*** Opening of Excerpted records ***

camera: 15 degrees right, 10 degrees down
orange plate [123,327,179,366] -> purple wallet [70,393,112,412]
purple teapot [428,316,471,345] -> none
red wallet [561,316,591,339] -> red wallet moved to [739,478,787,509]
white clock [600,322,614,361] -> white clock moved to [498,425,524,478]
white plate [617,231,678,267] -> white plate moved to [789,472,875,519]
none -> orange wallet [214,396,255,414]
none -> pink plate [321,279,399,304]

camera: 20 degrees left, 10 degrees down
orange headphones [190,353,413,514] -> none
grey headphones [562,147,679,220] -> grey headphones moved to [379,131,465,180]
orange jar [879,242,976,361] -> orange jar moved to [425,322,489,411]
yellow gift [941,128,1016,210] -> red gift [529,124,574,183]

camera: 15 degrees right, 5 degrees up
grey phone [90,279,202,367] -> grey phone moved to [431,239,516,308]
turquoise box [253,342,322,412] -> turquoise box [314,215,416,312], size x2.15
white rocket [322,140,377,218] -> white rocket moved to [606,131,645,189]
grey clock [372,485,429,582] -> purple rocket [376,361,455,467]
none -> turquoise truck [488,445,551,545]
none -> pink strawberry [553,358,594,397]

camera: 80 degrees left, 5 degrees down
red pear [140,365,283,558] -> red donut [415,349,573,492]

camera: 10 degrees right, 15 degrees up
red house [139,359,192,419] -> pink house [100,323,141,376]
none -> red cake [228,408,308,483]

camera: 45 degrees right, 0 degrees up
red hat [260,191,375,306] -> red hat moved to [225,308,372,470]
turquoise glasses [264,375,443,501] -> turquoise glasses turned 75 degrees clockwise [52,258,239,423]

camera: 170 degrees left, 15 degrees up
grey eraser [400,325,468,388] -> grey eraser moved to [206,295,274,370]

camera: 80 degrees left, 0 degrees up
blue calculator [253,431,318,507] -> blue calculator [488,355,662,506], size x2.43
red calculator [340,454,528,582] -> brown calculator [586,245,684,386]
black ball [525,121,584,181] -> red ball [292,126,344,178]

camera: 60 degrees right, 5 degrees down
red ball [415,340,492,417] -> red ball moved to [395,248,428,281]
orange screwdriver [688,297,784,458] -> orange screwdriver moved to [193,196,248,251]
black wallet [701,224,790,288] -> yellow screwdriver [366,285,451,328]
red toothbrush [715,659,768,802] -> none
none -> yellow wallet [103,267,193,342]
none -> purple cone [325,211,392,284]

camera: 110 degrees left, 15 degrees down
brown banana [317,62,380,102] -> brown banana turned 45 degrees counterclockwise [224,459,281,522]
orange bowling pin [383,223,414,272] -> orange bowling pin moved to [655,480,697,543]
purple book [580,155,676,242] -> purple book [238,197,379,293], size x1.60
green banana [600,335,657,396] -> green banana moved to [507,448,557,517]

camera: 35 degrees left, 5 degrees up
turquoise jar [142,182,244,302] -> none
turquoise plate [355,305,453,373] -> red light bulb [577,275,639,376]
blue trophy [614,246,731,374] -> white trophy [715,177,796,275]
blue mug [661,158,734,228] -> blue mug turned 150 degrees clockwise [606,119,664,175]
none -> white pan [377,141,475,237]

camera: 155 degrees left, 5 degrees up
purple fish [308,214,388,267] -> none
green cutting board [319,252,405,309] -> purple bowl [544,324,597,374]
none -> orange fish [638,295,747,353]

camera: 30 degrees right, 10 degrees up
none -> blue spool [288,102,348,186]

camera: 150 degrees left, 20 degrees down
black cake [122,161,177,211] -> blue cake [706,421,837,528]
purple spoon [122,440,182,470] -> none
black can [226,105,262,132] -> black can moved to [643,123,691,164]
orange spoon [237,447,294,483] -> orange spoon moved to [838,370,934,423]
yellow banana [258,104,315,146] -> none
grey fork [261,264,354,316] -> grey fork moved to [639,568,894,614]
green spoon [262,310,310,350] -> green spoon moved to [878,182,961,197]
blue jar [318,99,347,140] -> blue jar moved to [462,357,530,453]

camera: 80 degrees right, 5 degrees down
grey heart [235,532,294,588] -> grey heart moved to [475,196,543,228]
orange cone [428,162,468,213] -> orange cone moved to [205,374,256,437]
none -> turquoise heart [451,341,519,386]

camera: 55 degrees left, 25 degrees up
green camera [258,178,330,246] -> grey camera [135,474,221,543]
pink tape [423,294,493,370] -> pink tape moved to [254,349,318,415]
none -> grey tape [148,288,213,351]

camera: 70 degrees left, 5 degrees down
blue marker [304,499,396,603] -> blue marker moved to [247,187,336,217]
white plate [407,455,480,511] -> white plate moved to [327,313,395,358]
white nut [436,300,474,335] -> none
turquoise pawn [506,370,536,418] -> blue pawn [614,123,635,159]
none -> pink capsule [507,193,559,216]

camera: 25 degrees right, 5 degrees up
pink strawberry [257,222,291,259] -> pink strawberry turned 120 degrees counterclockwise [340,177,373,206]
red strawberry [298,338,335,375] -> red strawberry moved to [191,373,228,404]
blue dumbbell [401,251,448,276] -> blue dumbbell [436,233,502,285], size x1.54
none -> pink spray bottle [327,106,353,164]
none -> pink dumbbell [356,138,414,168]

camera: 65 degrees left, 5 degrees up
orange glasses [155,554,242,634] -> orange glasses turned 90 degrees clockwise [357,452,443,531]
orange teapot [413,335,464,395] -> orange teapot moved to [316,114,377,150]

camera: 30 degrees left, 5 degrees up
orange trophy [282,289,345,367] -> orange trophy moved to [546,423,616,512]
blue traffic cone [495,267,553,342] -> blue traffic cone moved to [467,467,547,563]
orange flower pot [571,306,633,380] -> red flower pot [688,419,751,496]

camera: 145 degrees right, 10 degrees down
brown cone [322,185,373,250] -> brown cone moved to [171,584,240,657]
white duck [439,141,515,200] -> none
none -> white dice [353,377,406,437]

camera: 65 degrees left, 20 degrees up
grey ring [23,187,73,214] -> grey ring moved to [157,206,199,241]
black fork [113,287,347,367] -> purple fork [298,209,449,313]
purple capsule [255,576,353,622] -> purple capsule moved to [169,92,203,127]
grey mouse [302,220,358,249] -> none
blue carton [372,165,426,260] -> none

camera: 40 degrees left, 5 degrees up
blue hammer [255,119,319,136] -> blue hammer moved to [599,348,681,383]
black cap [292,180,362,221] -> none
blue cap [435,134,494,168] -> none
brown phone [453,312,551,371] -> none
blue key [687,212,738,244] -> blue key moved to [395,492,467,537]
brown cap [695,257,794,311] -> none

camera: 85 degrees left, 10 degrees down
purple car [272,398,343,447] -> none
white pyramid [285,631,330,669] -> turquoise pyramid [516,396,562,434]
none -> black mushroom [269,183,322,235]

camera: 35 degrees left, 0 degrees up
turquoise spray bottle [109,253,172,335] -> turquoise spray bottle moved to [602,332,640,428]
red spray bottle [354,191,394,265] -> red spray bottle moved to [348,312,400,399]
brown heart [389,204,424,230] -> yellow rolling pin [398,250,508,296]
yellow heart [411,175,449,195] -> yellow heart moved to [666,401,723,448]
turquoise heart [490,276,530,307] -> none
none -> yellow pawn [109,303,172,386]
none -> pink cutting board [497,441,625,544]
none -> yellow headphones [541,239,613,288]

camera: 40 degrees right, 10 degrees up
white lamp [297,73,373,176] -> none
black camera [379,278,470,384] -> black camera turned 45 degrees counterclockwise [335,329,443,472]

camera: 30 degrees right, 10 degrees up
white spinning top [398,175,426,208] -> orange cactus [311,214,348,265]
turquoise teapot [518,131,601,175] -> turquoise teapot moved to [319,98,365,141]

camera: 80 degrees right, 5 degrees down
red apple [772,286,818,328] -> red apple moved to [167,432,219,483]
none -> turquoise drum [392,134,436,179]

*** Close of Excerpted records ***

→ **Problem to work on**
Say how many lines of the entries hold the string "spoon". Nothing but the number should be given.

→ **Solution for this problem**
3